Activity:
Output consists of the line that contains "pila [azul] [80,416]" plus every later line of the material below, each one duplicated exactly.

Data segment:
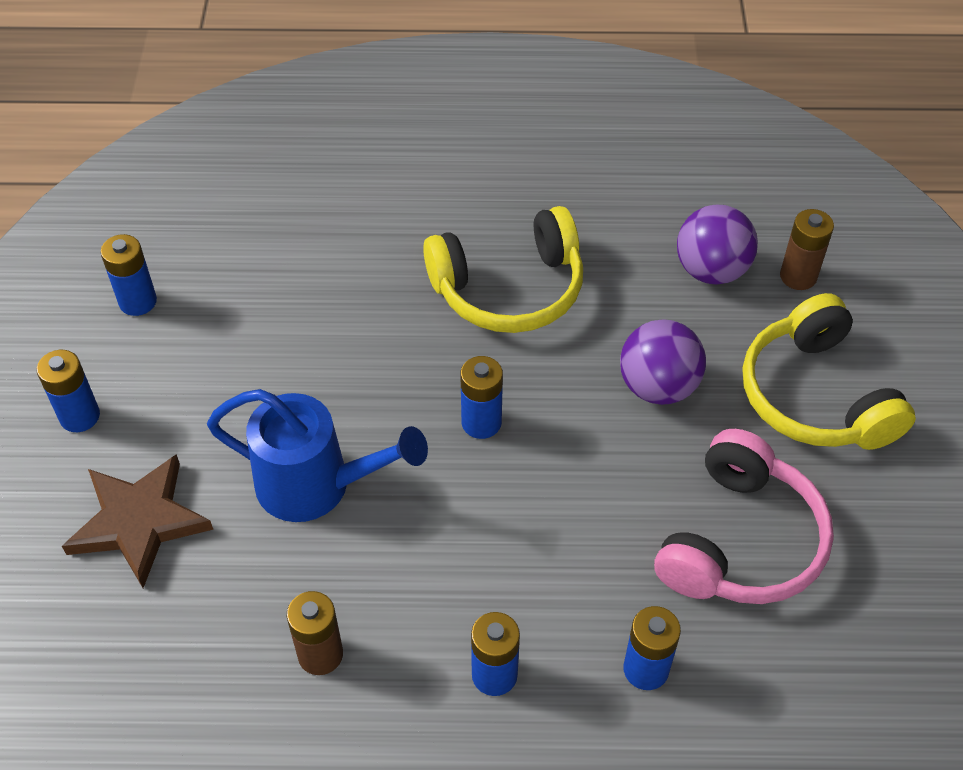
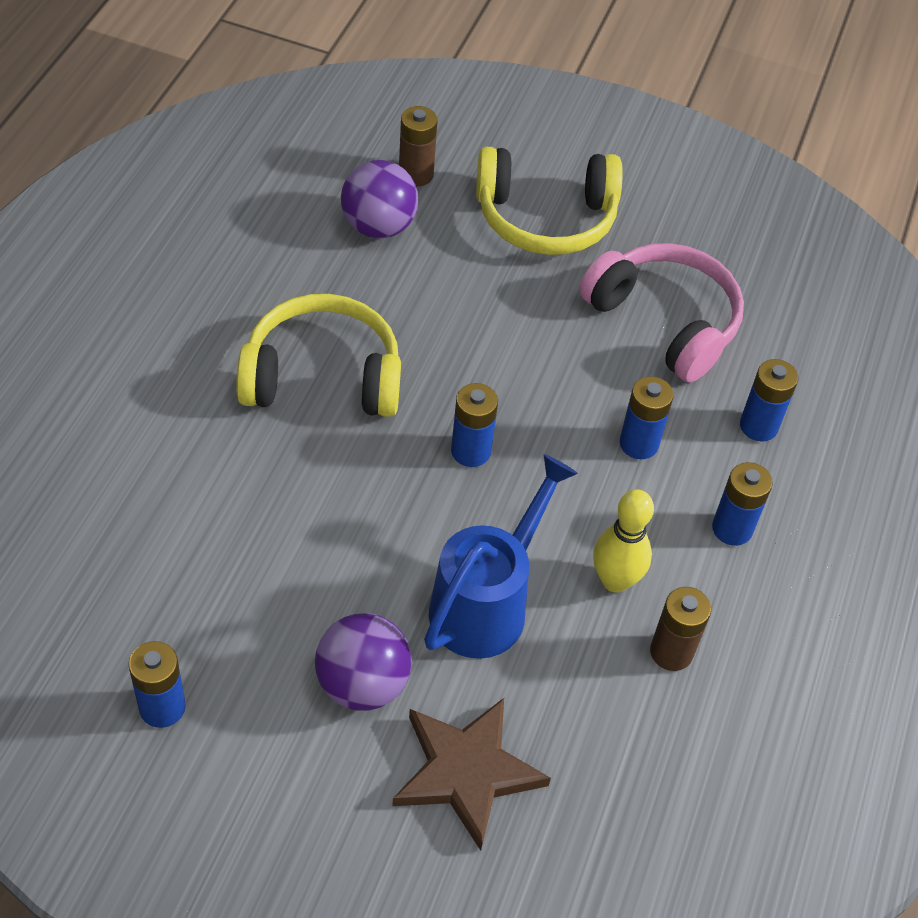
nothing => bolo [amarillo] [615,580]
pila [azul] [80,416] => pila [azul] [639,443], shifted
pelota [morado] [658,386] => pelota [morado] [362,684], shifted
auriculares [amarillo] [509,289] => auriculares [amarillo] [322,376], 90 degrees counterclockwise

Your response:
pila [azul] [80,416] => pila [azul] [639,443], shifted
pelota [morado] [658,386] => pelota [morado] [362,684], shifted
auriculares [amarillo] [509,289] => auriculares [amarillo] [322,376], 90 degrees counterclockwise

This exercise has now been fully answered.